What the task requires
Search the entries below for the line containing "(592, 183) = (221, 413): green"; from there to the end, return every line exactly and add nothing.

Before-and-after object listings:
= = = = =

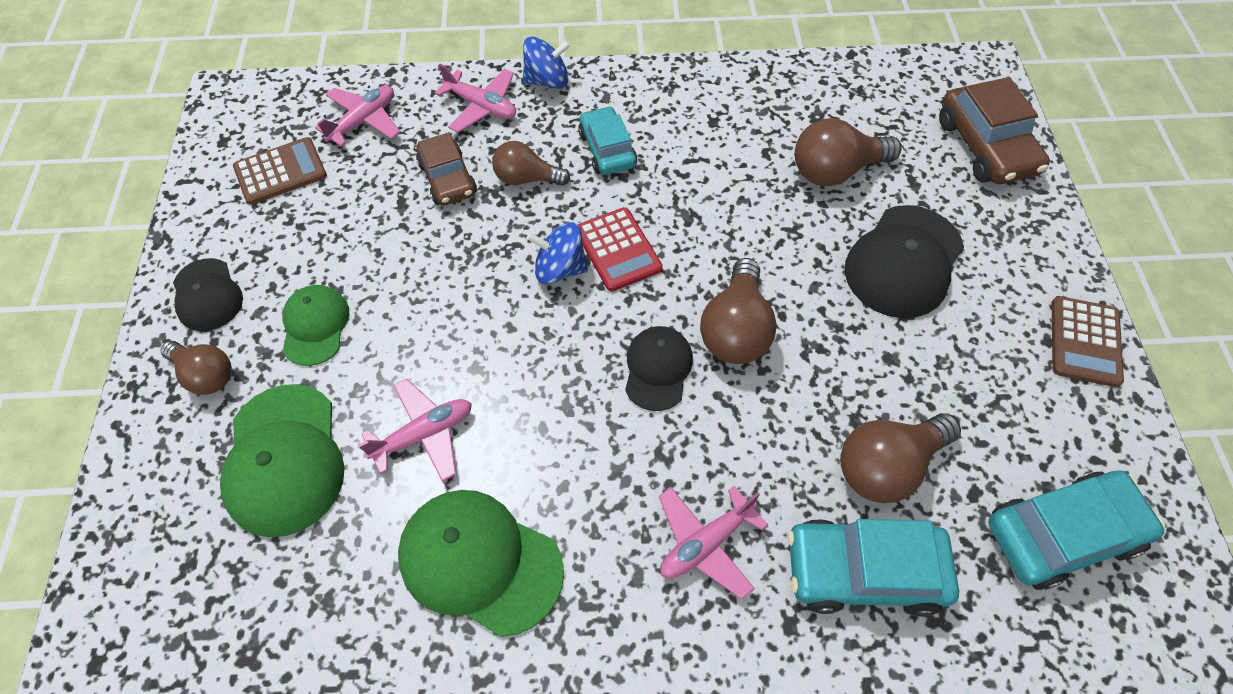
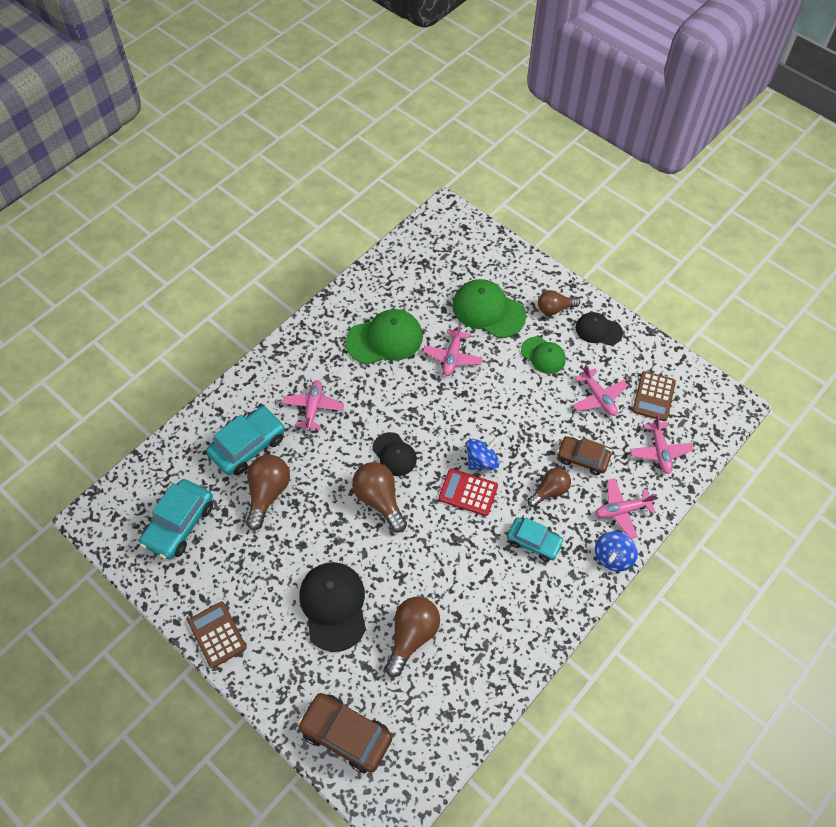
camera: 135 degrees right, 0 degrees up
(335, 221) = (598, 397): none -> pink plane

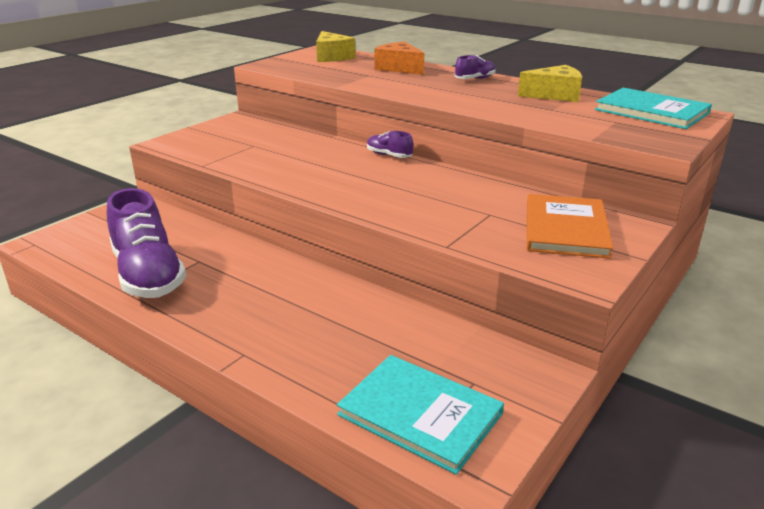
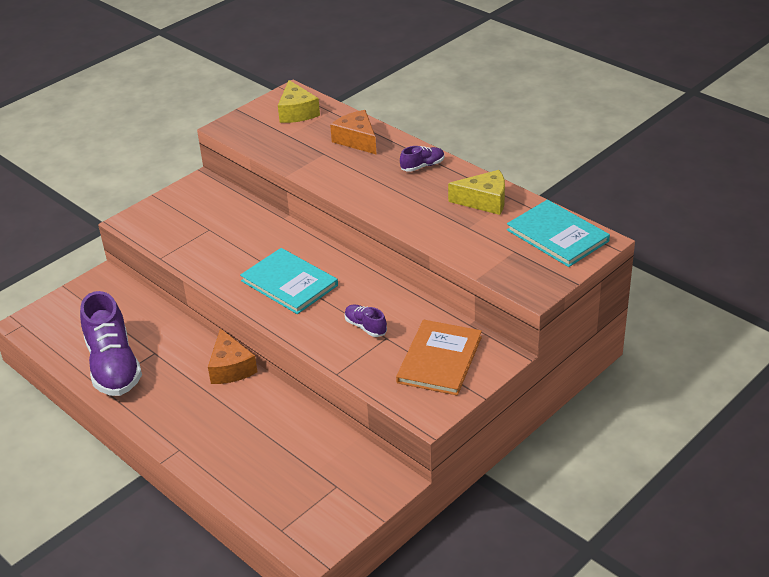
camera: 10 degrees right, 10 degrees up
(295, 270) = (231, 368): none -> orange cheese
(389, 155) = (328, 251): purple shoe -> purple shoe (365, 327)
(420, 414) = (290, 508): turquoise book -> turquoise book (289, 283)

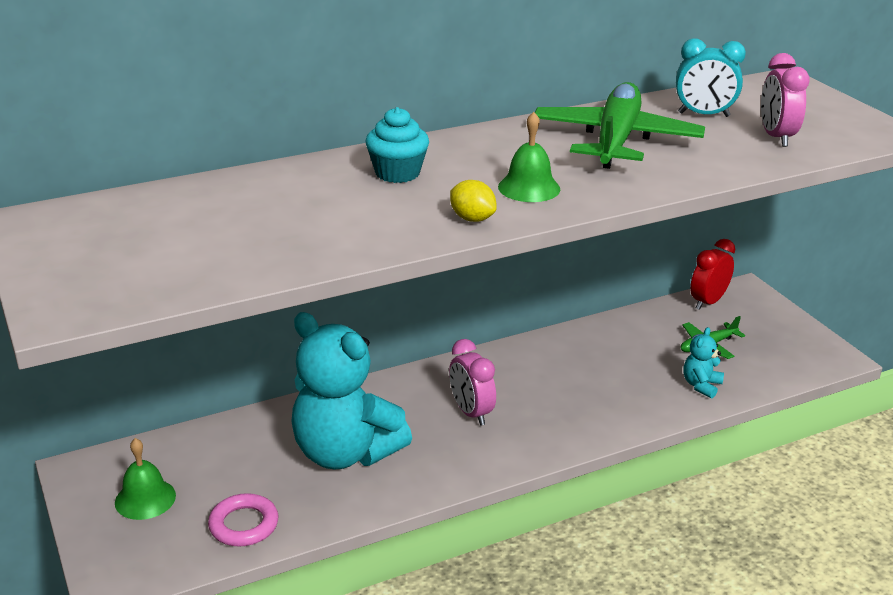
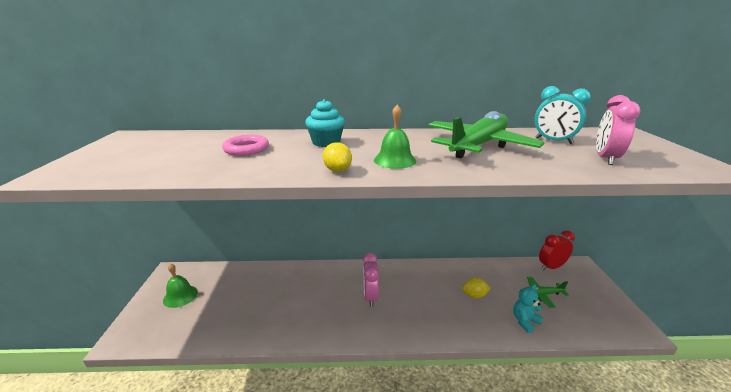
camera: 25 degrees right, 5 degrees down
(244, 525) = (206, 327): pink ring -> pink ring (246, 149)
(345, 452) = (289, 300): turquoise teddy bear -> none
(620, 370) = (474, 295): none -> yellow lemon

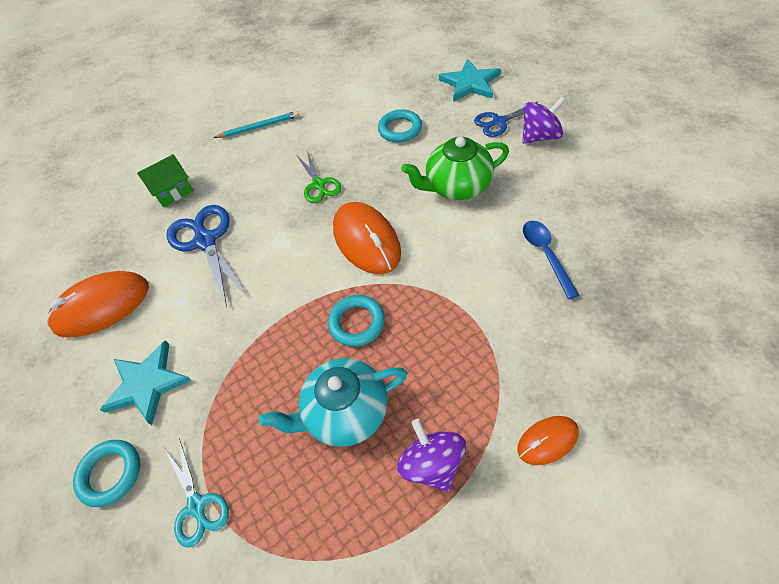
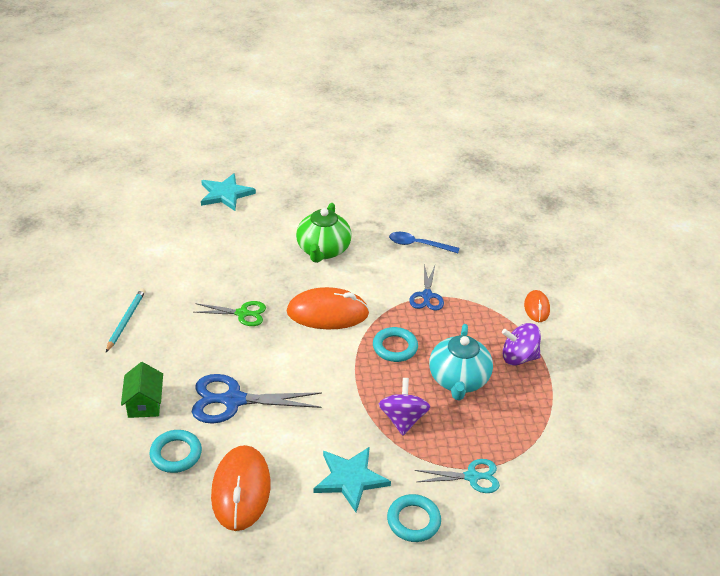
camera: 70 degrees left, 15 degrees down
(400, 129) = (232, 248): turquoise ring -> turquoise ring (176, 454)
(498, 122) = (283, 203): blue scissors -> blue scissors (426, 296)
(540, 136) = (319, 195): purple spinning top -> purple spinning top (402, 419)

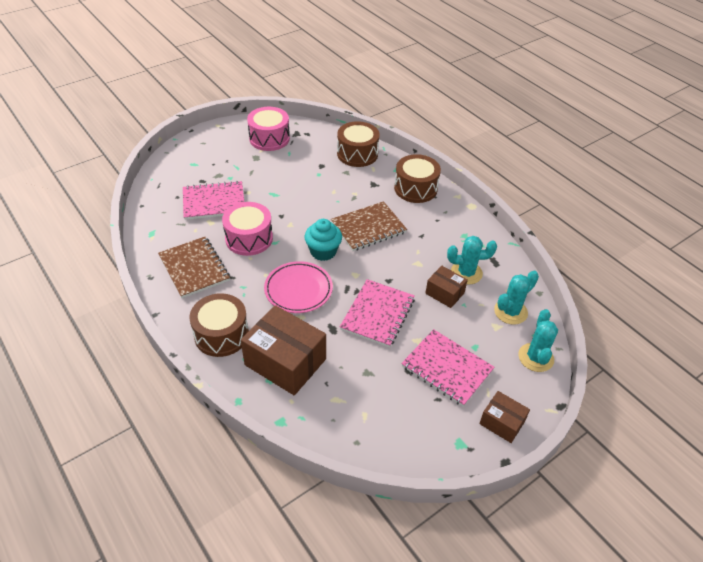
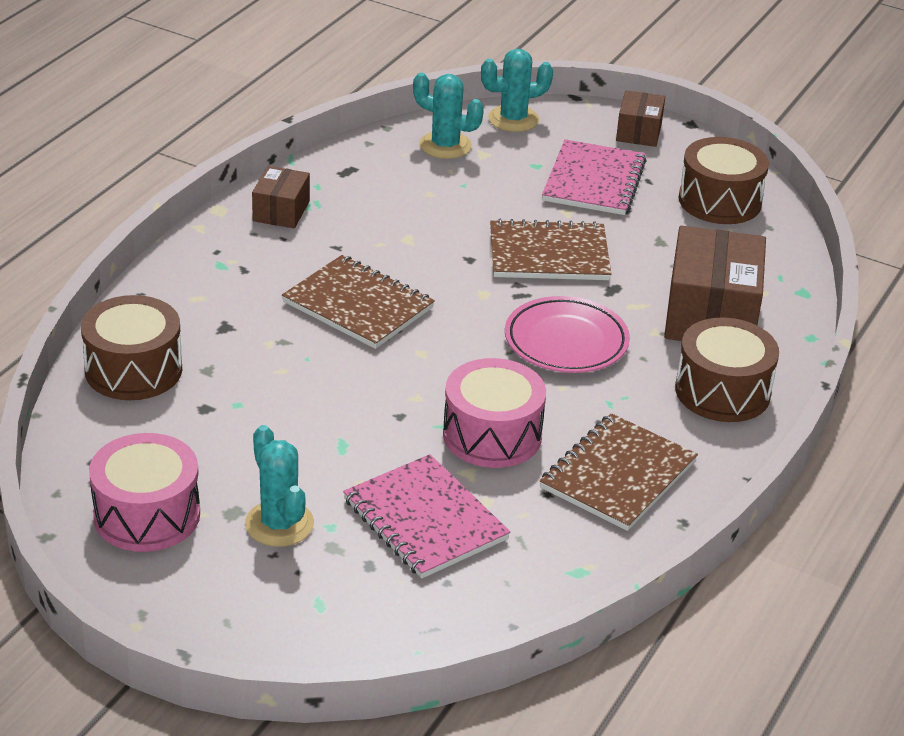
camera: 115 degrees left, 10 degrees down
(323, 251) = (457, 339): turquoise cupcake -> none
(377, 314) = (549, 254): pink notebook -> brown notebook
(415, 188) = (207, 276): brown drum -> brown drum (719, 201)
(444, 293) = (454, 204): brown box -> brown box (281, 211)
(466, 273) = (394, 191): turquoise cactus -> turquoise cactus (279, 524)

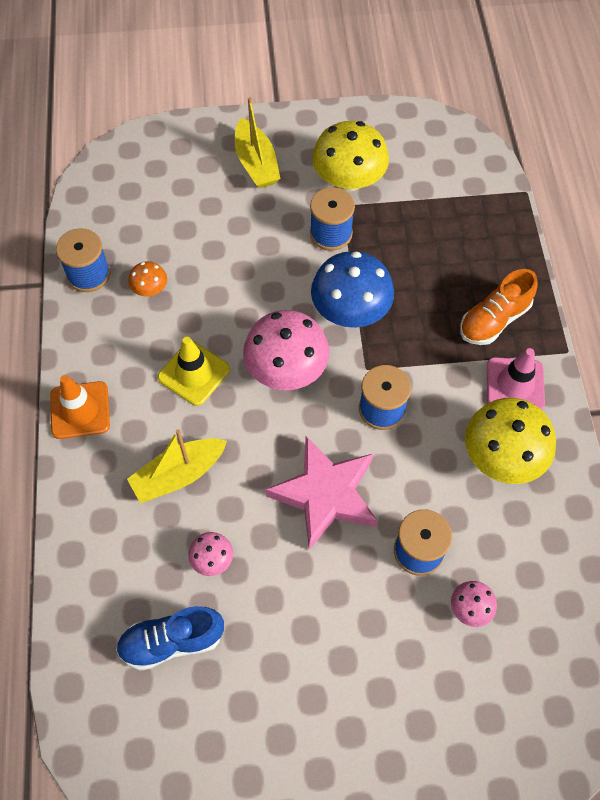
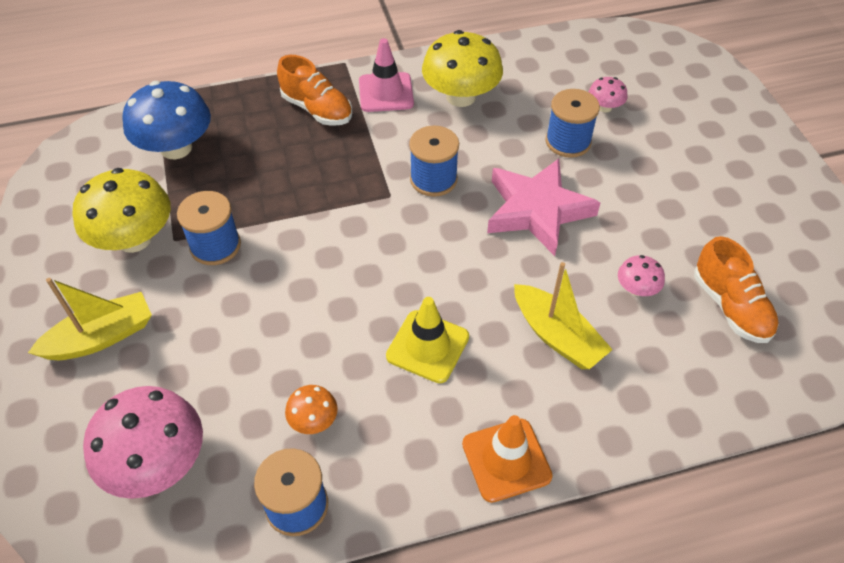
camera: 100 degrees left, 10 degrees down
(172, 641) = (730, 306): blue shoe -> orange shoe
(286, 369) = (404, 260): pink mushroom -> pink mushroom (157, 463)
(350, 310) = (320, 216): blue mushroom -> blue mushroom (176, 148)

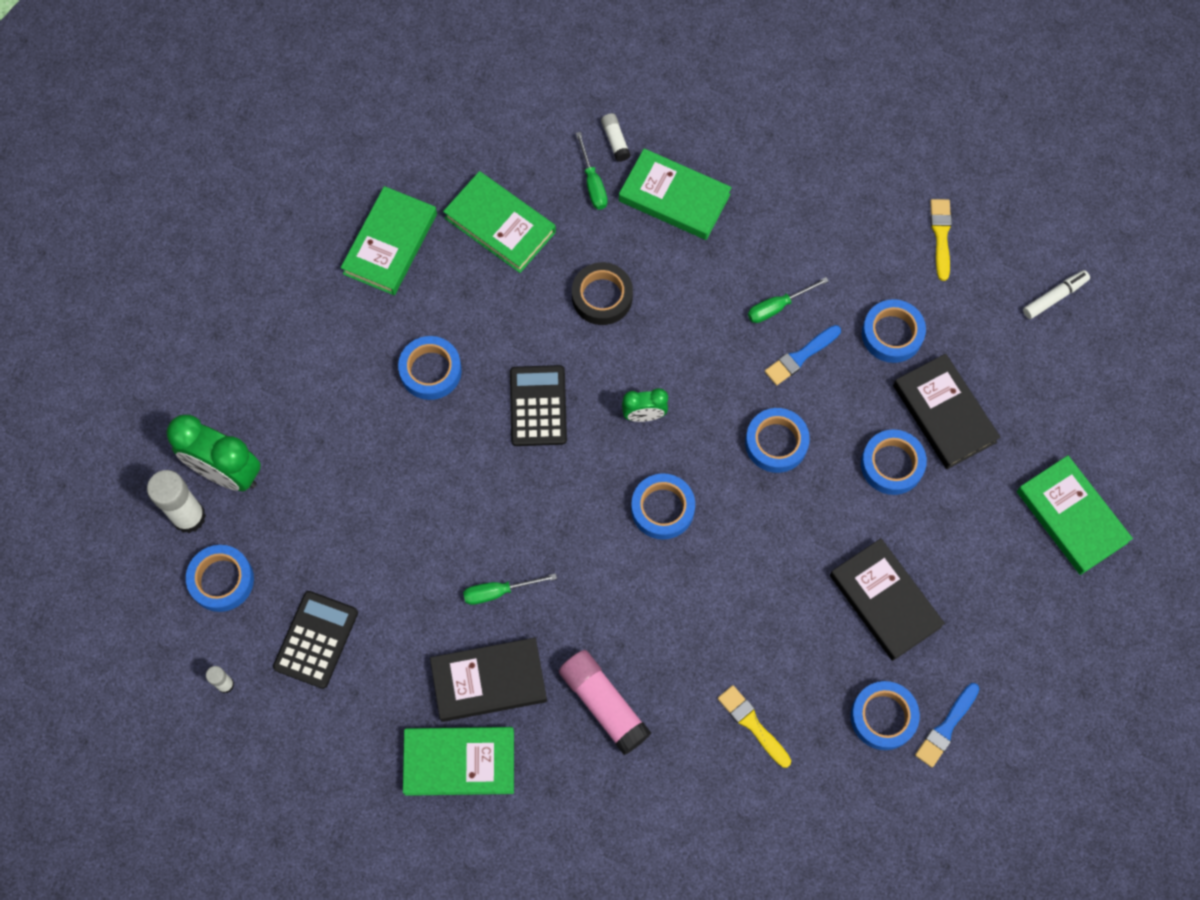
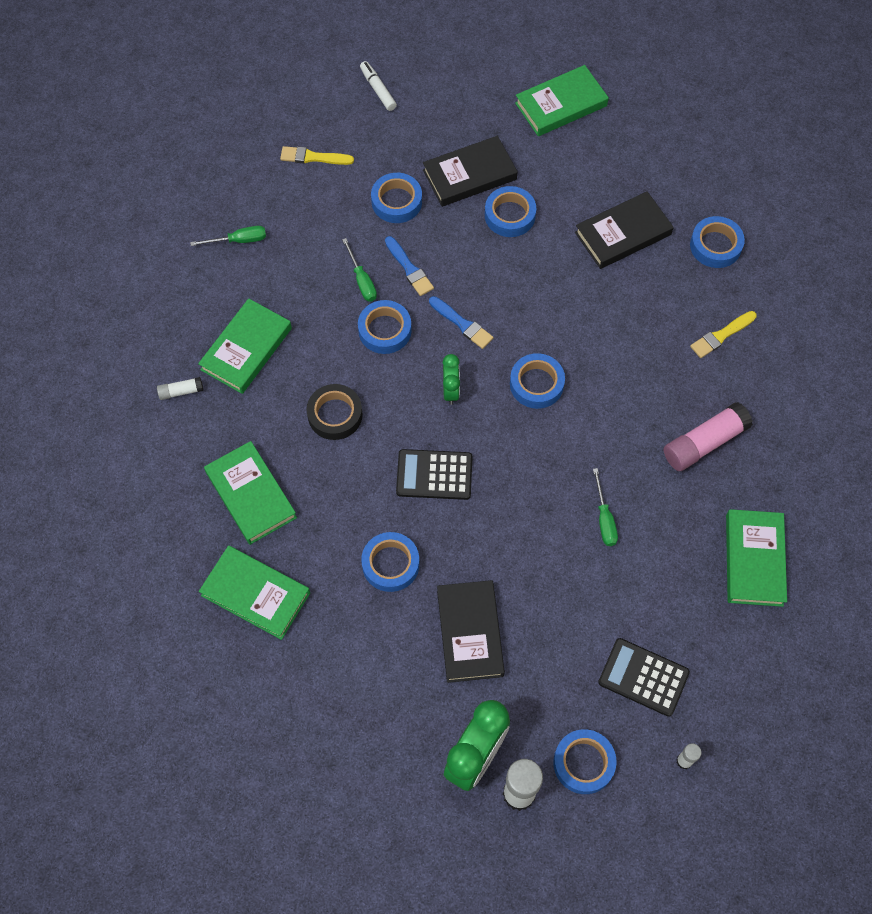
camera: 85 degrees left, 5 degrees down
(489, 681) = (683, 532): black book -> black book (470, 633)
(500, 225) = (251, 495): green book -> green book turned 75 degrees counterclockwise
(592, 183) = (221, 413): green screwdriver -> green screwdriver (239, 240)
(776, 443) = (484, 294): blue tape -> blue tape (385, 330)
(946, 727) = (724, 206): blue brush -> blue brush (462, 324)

= = = = =

Answer section
(592, 183) = (221, 413): green screwdriver -> green screwdriver (239, 240)
(776, 443) = (484, 294): blue tape -> blue tape (385, 330)
(946, 727) = (724, 206): blue brush -> blue brush (462, 324)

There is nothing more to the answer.